■ DATA SUPPLIED:
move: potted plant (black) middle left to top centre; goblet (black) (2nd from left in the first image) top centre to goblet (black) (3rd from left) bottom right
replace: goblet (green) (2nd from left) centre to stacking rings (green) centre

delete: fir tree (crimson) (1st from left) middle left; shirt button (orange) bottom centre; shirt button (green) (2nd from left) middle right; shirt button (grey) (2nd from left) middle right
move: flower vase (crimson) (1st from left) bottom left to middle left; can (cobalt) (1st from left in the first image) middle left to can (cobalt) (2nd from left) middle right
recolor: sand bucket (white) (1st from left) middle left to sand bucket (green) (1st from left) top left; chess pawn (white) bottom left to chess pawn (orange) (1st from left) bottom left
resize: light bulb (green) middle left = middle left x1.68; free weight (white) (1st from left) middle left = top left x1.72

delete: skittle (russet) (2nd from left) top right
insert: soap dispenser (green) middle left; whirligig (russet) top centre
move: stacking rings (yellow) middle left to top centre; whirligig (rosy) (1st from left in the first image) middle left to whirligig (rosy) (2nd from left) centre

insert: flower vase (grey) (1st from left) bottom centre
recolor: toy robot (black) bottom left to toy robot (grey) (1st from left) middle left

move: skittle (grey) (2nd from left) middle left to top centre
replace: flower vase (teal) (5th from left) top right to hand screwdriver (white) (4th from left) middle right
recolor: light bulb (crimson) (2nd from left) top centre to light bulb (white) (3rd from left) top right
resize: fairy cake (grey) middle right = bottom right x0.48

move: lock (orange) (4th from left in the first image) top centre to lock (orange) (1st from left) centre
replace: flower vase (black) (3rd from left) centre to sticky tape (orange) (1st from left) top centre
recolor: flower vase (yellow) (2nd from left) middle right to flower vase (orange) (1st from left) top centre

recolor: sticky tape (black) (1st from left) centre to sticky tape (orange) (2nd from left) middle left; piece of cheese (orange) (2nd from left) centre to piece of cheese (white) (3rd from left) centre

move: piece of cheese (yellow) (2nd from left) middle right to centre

■ EXERCISE GOAL: The output must consist solely of the lines from the one containing "delete: skittle (russet)" through the end of the listing, unaltered.

■ YOUR SOLUTION:
delete: skittle (russet) (2nd from left) top right
insert: soap dispenser (green) middle left; whirligig (russet) top centre
move: stacking rings (yellow) middle left to top centre; whirligig (rosy) (1st from left in the first image) middle left to whirligig (rosy) (2nd from left) centre

insert: flower vase (grey) (1st from left) bottom centre
recolor: toy robot (black) bottom left to toy robot (grey) (1st from left) middle left

move: skittle (grey) (2nd from left) middle left to top centre
replace: flower vase (teal) (5th from left) top right to hand screwdriver (white) (4th from left) middle right
recolor: light bulb (crimson) (2nd from left) top centre to light bulb (white) (3rd from left) top right
resize: fairy cake (grey) middle right = bottom right x0.48

move: lock (orange) (4th from left in the first image) top centre to lock (orange) (1st from left) centre
replace: flower vase (black) (3rd from left) centre to sticky tape (orange) (1st from left) top centre
recolor: flower vase (yellow) (2nd from left) middle right to flower vase (orange) (1st from left) top centre

recolor: sticky tape (black) (1st from left) centre to sticky tape (orange) (2nd from left) middle left; piece of cheese (orange) (2nd from left) centre to piece of cheese (white) (3rd from left) centre

move: piece of cheese (yellow) (2nd from left) middle right to centre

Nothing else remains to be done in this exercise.